Task objective:
Identify and copy all lines of the material where the string "calculator" is found.

Data excerpts:
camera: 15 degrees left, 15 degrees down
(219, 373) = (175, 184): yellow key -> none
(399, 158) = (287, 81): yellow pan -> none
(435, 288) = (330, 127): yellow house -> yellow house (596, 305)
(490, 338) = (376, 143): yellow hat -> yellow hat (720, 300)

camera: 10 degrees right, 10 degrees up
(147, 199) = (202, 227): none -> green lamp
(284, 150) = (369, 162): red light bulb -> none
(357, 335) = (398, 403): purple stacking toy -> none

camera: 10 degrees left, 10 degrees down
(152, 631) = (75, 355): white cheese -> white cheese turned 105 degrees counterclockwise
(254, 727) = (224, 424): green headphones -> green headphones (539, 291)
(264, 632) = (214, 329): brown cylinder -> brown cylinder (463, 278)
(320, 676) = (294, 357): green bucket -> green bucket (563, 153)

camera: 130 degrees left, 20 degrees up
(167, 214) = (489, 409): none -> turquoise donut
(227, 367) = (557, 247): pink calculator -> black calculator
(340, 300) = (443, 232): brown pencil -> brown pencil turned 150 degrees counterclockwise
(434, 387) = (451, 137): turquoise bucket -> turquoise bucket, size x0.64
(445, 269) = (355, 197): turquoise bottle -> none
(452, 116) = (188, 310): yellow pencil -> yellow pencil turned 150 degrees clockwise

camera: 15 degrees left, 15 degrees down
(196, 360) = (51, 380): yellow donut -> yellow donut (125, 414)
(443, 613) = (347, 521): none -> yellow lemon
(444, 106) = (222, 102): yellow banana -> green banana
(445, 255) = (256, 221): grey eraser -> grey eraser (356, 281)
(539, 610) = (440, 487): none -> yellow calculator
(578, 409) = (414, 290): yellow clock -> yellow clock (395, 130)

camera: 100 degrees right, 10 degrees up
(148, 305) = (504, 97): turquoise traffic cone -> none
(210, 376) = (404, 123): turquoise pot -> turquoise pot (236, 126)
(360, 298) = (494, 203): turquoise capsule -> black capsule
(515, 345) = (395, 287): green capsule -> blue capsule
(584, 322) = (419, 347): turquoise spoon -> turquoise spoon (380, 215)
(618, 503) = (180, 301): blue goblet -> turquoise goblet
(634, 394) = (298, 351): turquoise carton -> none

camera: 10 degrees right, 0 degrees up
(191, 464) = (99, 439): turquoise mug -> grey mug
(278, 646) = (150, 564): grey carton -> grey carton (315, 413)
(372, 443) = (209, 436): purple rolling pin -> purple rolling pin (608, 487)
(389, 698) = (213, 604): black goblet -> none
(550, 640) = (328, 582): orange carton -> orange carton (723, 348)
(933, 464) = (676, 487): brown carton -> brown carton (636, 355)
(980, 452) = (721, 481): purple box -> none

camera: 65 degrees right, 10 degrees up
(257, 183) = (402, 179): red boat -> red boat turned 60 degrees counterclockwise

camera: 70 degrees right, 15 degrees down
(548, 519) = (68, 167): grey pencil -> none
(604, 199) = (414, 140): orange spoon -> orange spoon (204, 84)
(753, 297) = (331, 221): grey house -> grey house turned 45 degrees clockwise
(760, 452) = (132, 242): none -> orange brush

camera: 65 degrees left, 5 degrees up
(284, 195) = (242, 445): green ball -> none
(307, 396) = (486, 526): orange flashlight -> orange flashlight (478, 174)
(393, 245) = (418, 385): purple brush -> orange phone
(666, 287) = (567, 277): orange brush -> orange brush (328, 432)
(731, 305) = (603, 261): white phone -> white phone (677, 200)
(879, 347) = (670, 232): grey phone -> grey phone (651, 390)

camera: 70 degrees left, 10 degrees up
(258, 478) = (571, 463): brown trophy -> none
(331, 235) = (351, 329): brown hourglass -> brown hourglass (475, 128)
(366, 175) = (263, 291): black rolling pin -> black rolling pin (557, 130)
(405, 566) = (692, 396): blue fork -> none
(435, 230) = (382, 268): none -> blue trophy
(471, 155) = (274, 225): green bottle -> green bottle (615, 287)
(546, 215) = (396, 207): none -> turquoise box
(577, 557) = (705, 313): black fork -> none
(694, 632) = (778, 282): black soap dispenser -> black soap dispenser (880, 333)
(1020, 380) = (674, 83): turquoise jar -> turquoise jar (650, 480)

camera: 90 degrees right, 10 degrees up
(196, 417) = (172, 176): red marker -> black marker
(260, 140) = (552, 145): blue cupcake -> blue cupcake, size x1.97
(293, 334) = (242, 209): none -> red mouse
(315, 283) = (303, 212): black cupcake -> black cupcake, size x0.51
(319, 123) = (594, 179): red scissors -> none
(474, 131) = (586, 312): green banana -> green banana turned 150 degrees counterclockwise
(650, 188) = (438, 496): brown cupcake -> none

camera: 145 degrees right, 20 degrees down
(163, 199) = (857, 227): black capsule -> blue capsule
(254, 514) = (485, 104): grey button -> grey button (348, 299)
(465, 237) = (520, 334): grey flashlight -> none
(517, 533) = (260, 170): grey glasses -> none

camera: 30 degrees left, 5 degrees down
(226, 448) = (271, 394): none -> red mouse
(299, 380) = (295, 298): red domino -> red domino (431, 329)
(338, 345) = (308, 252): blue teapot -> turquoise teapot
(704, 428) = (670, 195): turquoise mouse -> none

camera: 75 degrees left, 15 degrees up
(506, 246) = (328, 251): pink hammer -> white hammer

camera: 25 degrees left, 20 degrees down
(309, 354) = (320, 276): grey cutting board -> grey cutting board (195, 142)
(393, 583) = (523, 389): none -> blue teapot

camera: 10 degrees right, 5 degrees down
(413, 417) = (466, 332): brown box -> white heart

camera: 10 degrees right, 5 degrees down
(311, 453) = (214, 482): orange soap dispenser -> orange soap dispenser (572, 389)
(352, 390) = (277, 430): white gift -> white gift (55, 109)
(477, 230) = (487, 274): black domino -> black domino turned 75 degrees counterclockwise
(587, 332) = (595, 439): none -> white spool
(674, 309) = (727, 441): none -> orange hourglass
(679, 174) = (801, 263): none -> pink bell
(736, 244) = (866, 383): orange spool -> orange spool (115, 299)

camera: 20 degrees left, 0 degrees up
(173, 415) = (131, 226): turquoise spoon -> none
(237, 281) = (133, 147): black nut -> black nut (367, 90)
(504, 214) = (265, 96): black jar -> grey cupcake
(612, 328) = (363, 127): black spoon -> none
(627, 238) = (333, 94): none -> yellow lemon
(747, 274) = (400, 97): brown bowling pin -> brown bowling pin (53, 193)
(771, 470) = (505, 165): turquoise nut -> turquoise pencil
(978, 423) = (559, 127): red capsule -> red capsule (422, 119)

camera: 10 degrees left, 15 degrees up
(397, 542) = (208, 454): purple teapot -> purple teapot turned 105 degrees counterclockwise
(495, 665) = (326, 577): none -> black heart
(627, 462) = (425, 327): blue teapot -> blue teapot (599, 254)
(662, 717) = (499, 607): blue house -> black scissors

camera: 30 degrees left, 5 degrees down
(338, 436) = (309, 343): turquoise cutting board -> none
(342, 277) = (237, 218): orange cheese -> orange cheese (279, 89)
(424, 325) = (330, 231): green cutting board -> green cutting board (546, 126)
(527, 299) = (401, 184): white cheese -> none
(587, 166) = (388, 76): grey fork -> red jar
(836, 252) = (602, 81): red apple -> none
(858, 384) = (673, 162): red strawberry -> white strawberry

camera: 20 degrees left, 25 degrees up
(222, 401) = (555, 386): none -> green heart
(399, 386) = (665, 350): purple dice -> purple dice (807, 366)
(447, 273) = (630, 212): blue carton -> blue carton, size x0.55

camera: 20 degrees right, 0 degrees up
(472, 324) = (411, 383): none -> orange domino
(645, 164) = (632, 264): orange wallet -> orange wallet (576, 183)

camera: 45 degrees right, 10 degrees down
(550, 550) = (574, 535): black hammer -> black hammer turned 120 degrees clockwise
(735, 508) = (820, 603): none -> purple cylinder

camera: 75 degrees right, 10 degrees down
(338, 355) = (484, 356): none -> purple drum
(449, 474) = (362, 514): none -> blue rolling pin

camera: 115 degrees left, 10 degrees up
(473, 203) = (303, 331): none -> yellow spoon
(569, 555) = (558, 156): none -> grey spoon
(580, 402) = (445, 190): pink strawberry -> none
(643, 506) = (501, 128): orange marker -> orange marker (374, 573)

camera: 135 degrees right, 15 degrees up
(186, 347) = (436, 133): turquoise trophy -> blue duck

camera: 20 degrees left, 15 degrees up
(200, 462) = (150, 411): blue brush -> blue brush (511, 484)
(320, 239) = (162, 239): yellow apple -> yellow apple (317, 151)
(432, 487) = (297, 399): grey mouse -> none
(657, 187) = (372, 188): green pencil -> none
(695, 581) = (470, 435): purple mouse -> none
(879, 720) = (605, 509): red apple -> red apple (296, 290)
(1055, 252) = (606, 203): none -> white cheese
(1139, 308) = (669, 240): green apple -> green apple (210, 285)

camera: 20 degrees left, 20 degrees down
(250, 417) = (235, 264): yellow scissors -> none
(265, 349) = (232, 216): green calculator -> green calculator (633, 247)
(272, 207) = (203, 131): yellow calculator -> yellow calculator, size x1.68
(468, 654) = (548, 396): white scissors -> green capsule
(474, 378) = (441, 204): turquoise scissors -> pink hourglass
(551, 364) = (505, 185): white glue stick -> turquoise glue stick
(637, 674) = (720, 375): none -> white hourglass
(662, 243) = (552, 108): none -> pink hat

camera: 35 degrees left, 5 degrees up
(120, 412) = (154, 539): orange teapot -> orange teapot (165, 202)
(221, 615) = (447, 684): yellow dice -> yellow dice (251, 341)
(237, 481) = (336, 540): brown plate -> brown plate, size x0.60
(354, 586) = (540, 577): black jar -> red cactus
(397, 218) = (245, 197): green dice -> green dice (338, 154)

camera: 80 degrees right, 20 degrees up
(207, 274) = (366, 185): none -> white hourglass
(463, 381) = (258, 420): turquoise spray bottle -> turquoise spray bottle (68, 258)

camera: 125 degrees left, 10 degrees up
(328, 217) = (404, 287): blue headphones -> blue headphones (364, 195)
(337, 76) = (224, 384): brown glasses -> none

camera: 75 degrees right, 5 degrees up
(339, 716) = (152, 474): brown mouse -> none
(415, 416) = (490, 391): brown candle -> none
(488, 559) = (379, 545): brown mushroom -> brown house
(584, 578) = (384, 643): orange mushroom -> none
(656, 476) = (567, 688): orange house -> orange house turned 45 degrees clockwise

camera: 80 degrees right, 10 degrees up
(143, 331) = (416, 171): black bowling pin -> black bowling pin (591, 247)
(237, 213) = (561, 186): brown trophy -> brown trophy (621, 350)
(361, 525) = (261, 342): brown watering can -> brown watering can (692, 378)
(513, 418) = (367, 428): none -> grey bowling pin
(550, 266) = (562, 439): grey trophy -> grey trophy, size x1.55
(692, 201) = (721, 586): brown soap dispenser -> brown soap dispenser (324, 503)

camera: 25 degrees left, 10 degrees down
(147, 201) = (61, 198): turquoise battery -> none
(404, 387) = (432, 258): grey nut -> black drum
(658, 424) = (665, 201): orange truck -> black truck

Solution to this task:
(227, 367) = (557, 247): pink calculator -> black calculator
(539, 610) = (440, 487): none -> yellow calculator
(265, 349) = (232, 216): green calculator -> green calculator (633, 247)
(272, 207) = (203, 131): yellow calculator -> yellow calculator, size x1.68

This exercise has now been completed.